Top of Available records

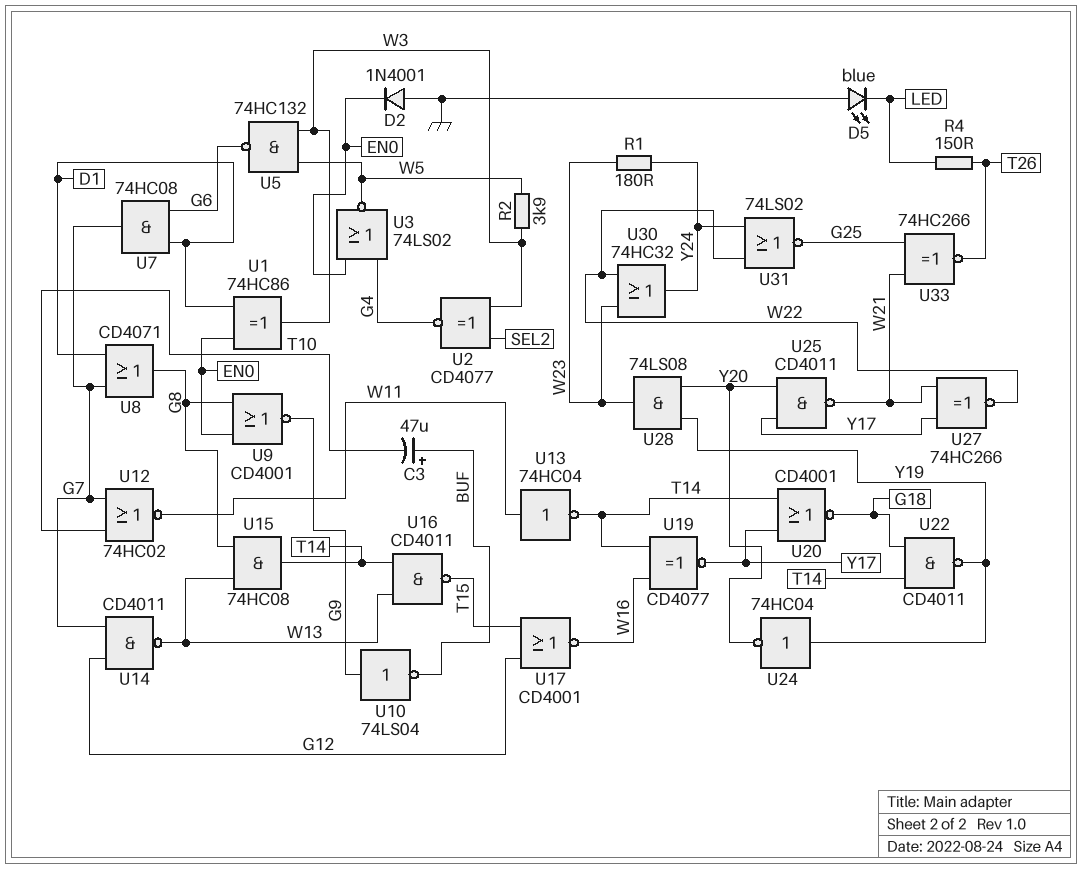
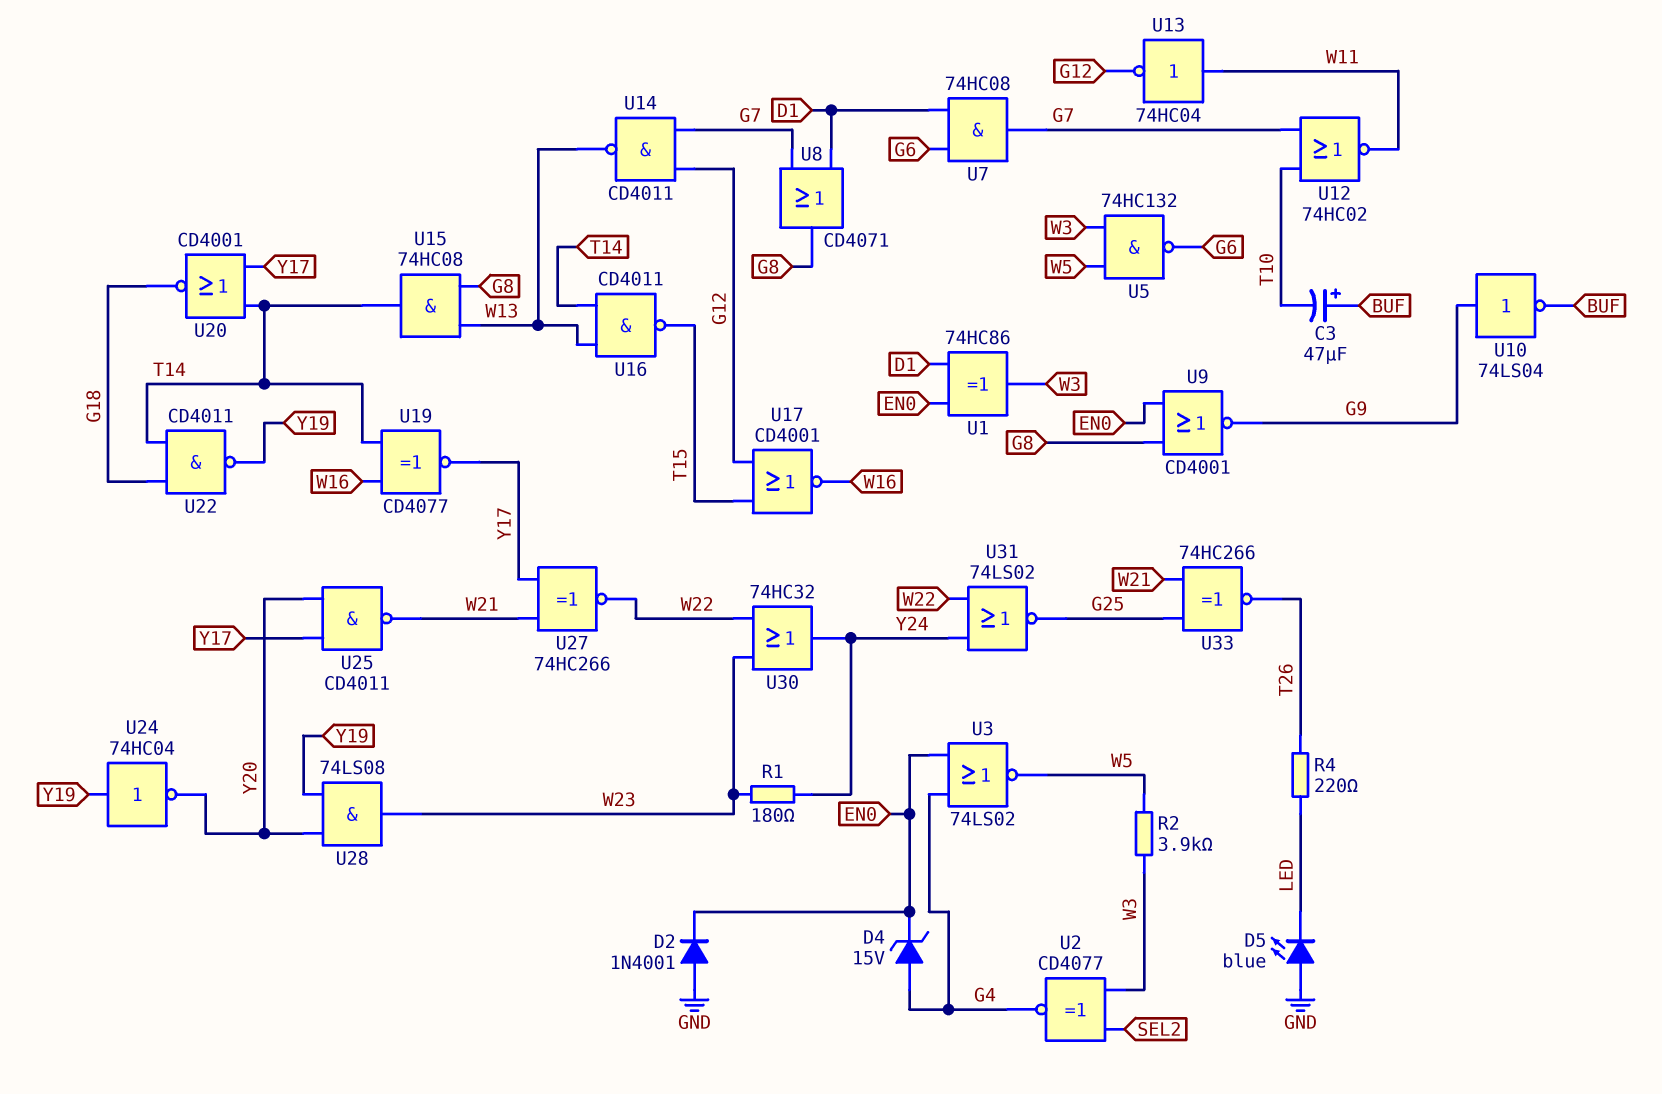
D4: none -> zener 15V (A G4, K EN0)
R4: 150 (LED, T26) -> 220 (LED, T26)
U13: NOT 74HC04 (in W11, out T14) -> NOT 74HC04 (in W11, out G12)

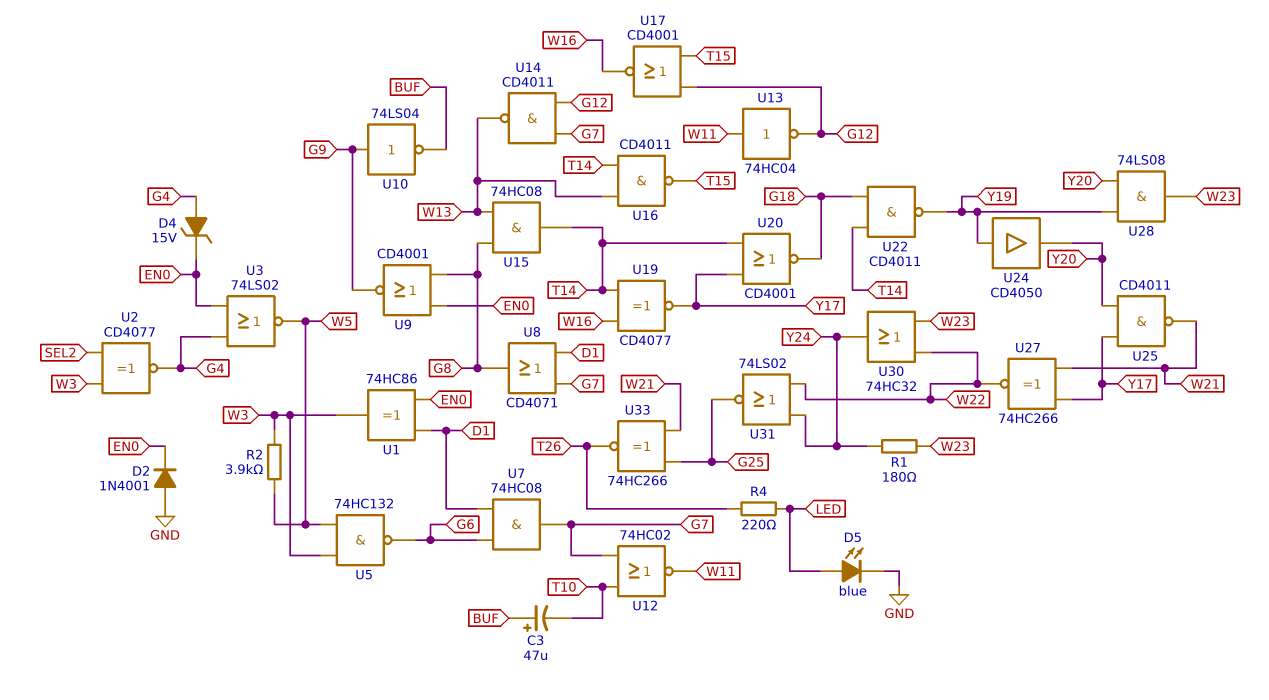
D5: LED blue (A GND, K LED) -> LED blue (A LED, K GND)
U24: NOT 74HC04 (in Y19, out Y20) -> buffer CD4050 (in Y19, out Y20)

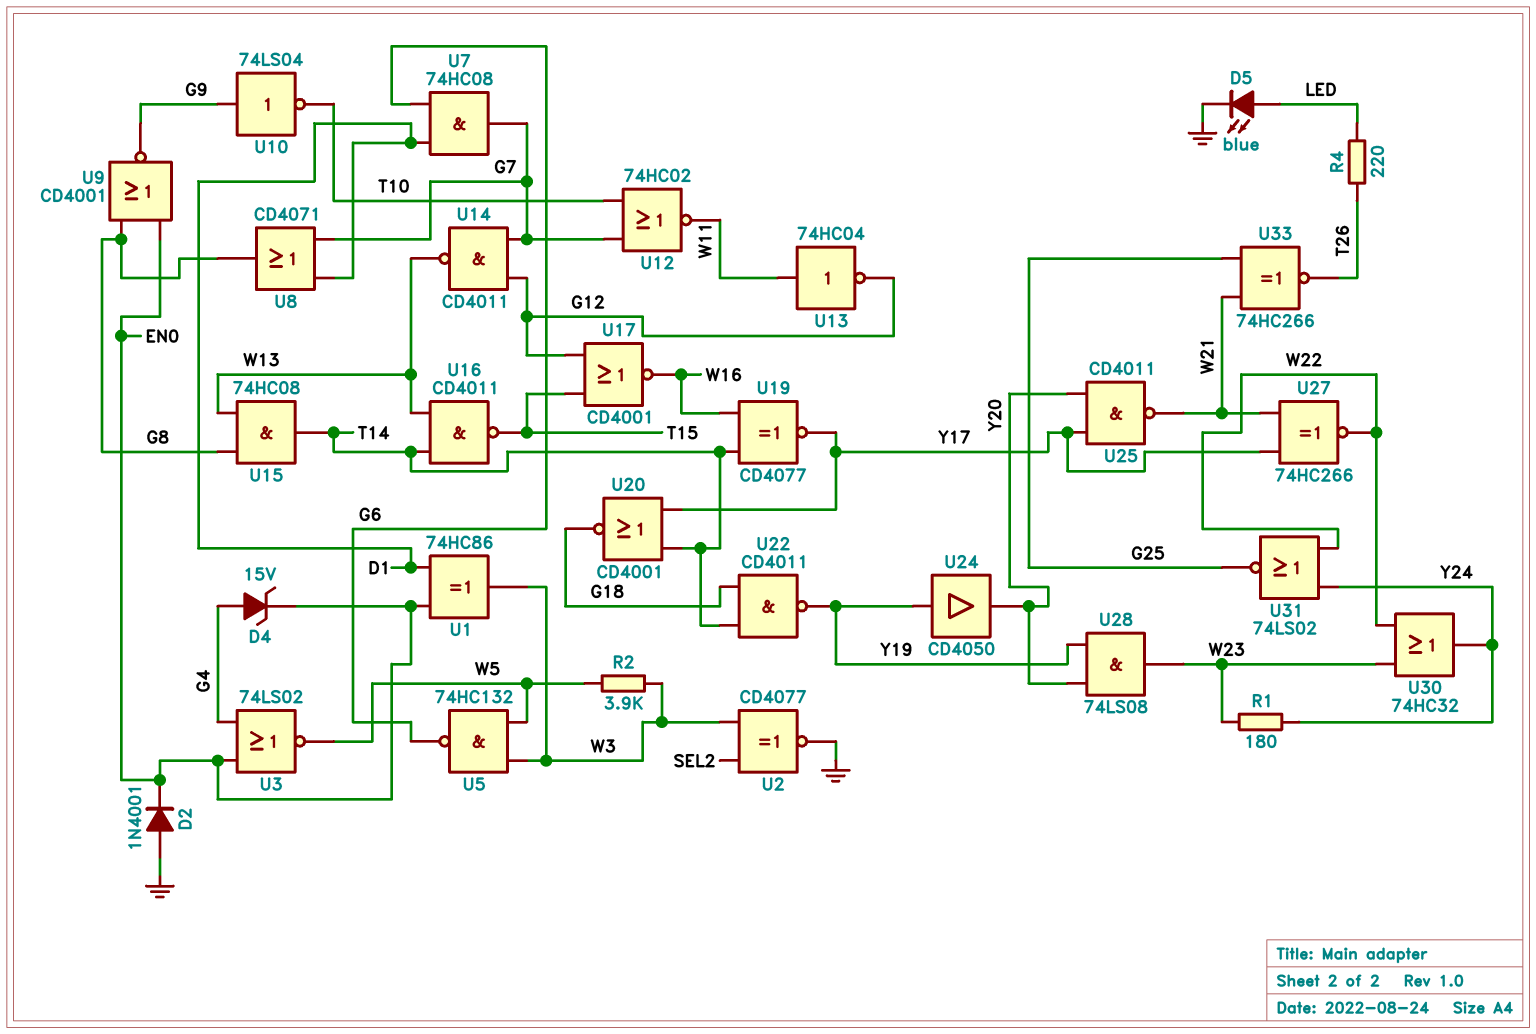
C3: 47uF (plus BUF, minus T10) -> none
U2: XNOR CD4077 (in SEL2, in W3, out G4) -> XNOR CD4077 (in SEL2, in W3, out GND)
U10: NOT 74LS04 (in G9, out BUF) -> NOT 74LS04 (in G9, out T10)

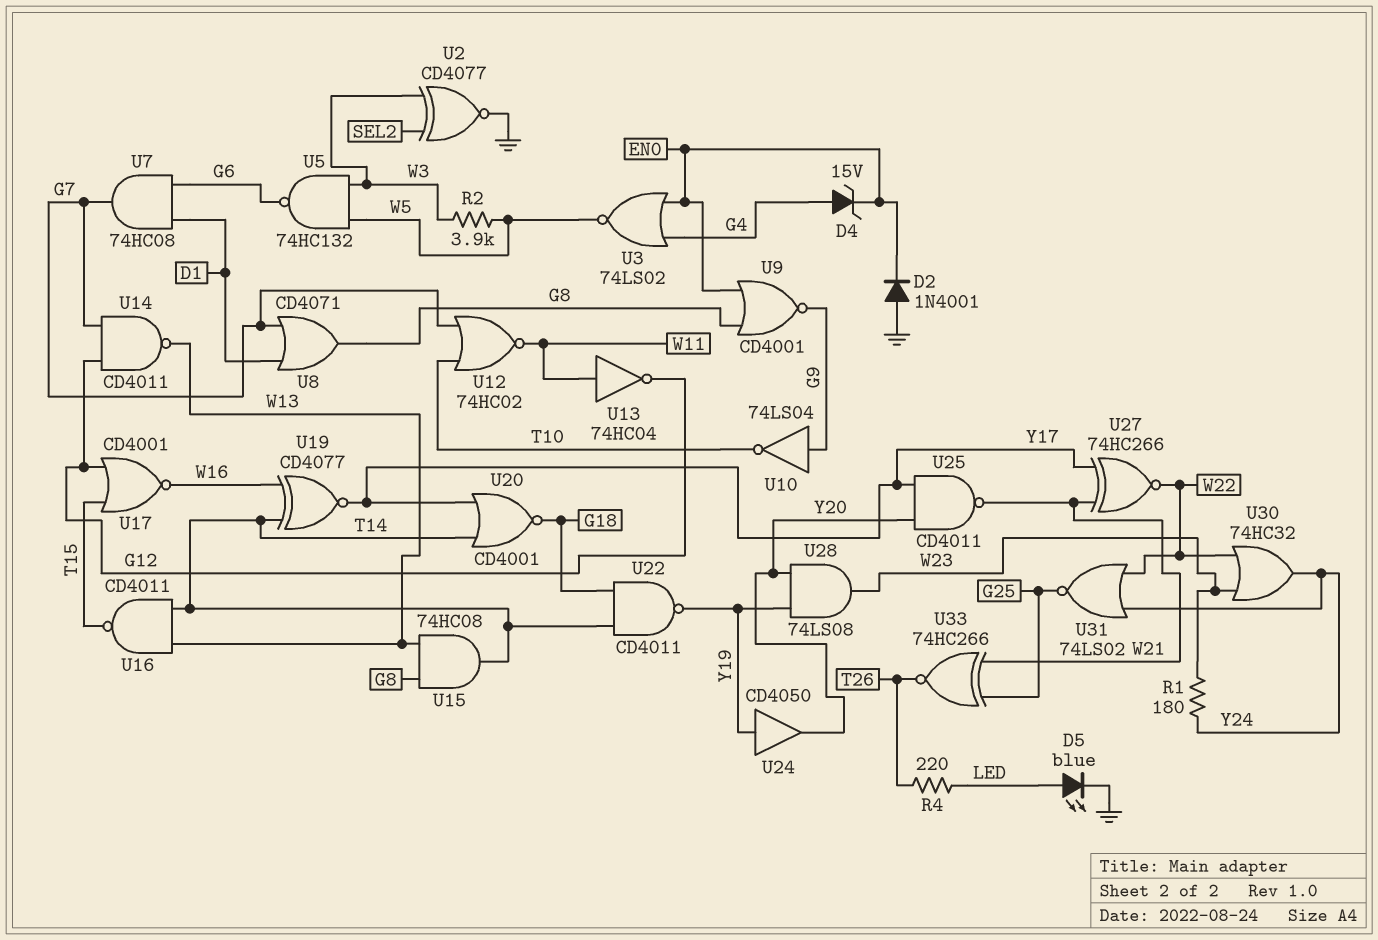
U1: XOR 74HC86 (in D1, in EN0, out W3) -> none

Bottom of Available records

# Task directions
Beginning with the line above that contains "U13: NOT 74HC04" and ending with the line that contains "U10: NOT 74LS04", quote each line exactly, keeping out the pictures.

# Written response
U13: NOT 74HC04 (in W11, out T14) -> NOT 74HC04 (in W11, out G12)

D5: LED blue (A GND, K LED) -> LED blue (A LED, K GND)
U24: NOT 74HC04 (in Y19, out Y20) -> buffer CD4050 (in Y19, out Y20)

C3: 47uF (plus BUF, minus T10) -> none
U2: XNOR CD4077 (in SEL2, in W3, out G4) -> XNOR CD4077 (in SEL2, in W3, out GND)
U10: NOT 74LS04 (in G9, out BUF) -> NOT 74LS04 (in G9, out T10)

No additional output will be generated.